* Problem: Give every line of the entries below as a Markdown table, skipping blank lines. Use two columns: "Row" for the running number and "Line" for the text.

____ Records provided

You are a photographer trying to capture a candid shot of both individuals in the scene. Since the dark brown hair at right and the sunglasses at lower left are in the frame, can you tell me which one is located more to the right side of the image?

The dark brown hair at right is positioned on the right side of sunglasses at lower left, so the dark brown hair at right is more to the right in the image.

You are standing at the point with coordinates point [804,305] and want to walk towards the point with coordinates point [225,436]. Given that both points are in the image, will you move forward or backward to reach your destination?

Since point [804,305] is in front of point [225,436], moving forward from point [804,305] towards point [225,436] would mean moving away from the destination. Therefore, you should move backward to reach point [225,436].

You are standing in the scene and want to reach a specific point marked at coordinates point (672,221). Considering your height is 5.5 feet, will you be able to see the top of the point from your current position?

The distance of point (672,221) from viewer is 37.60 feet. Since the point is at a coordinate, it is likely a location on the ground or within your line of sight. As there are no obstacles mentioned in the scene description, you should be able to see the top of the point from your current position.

________

* Task result:
| Row | Line |
|---|---|
| 1 | You are a photographer trying to capture a candid shot of both individuals in the scene. Since the dark brown hair at right and the sunglasses at lower left are in the frame, can you tell me which one is located more to the right side of the image? |
| 2 | The dark brown hair at right is positioned on the right side of sunglasses at lower left, so the dark brown hair at right is more to the right in the image. |
| 3 | You are standing at the point with coordinates point [804,305] and want to walk towards the point with coordinates point [225,436]. Given that both points are in the image, will you move forward or backward to reach your destination? |
| 4 | Since point [804,305] is in front of point [225,436], moving forward from point [804,305] towards point [225,436] would mean moving away from the destination. Therefore, you should move backward to reach point [225,436]. |
| 5 | You are standing in the scene and want to reach a specific point marked at coordinates point (672,221). Considering your height is 5.5 feet, will you be able to see the top of the point from your current position? |
| 6 | The distance of point (672,221) from viewer is 37.60 feet. Since the point is at a coordinate, it is likely a location on the ground or within your line of sight. As there are no obstacles mentioned in the scene description, you should be able to see the top of the point from your current position. |